▸ DATA
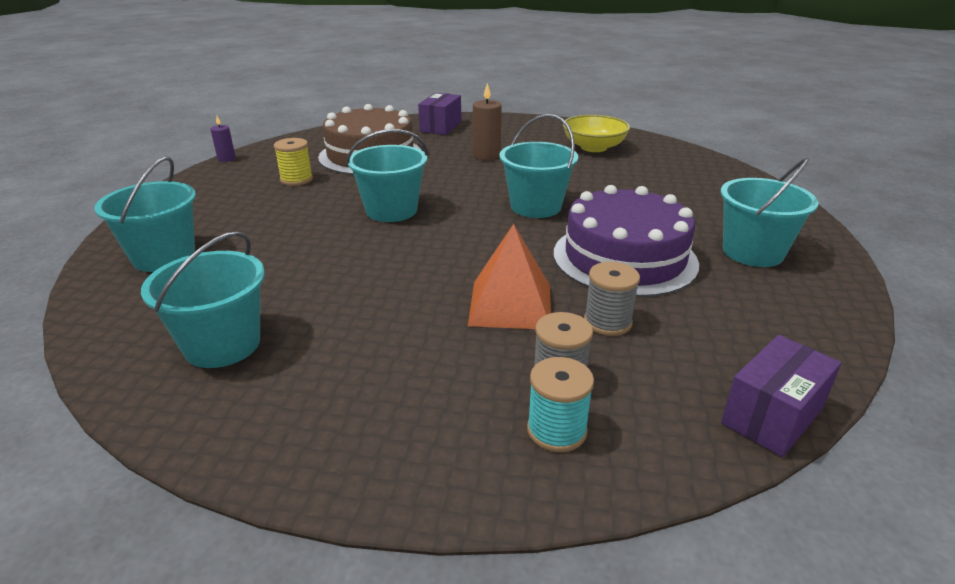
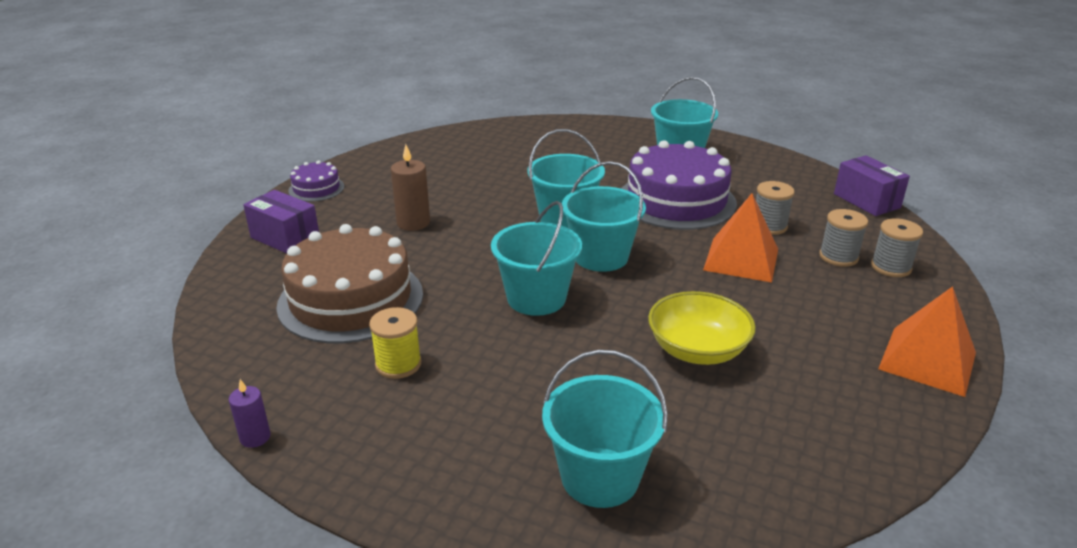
camera: 75 degrees left, 0 degrees up
(222, 344) = (798, 415): turquoise bucket -> turquoise bucket (601, 257)
(321, 449) = (927, 360): none -> orange pyramid
(517, 122) = (316, 188): none -> purple cake
(556, 430) = (891, 267): turquoise spool -> grey spool
(593, 147) = (435, 165): yellow bowl -> yellow bowl (697, 350)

▸ WORK ITEM
Where the line containing "(222, 344) = (798, 415): turquoise" appears in the records above, begin copying and continue through the last line; copy each line exactly and include no others.

▸ TASK RESPONSE
(222, 344) = (798, 415): turquoise bucket -> turquoise bucket (601, 257)
(321, 449) = (927, 360): none -> orange pyramid
(517, 122) = (316, 188): none -> purple cake
(556, 430) = (891, 267): turquoise spool -> grey spool
(593, 147) = (435, 165): yellow bowl -> yellow bowl (697, 350)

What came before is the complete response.